::: Dataset records
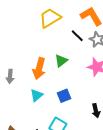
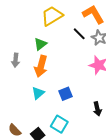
green triangle: (61, 61) -> (40, 44), moved
gray arrow: (10, 76) -> (16, 60), moved

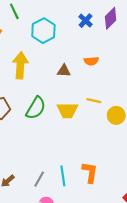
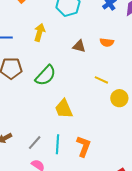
yellow arrow: (20, 65) -> (39, 32), size x0.7
yellow trapezoid: (67, 110) -> (64, 109), moved, turned 55

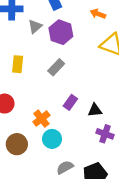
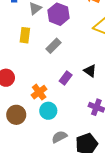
yellow rectangle: (18, 64) -> (25, 35), moved
black triangle: (95, 110) -> (90, 71), moved, turned 40

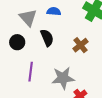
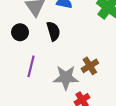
brown cross: (80, 45) -> (90, 66), moved

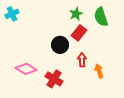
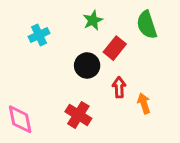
cyan cross: (12, 14) -> (39, 35), moved
green star: (76, 14) -> (93, 20), moved
pink diamond: (26, 69) -> (20, 119), moved, turned 45

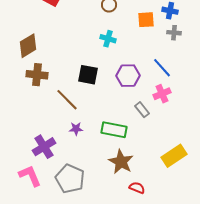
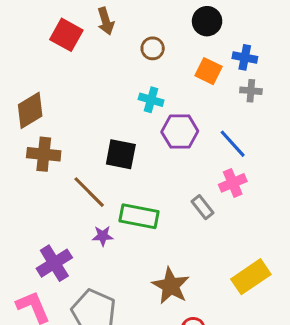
orange square: (146, 20) -> (209, 71), turned 30
purple hexagon: (128, 76) -> (180, 132), moved
green rectangle: (114, 130) -> (139, 216), moved

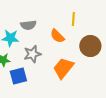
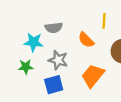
gray star: (32, 54) -> (58, 60), turned 30
blue square: (18, 76) -> (54, 85), moved

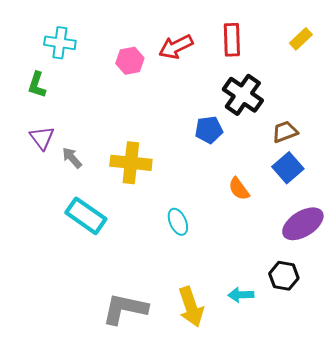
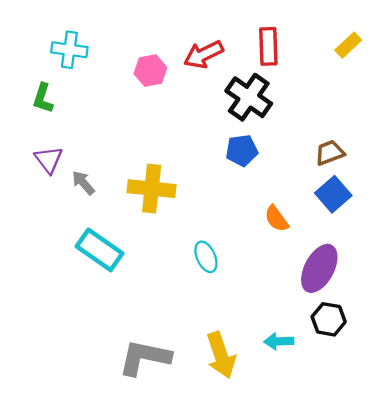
black cross: (243, 95) -> (249, 97), moved
purple ellipse: (303, 224) -> (319, 268), moved, turned -30

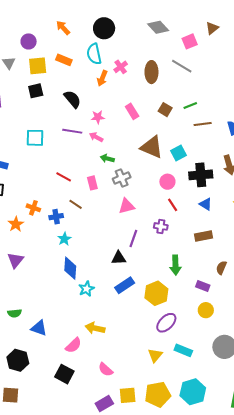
::::::
→ Description of the task: Copy whichever lines above contain the string "square".

→ Task output:
orange square: (146, 20) -> (209, 71), turned 30
blue square: (18, 76) -> (54, 85), moved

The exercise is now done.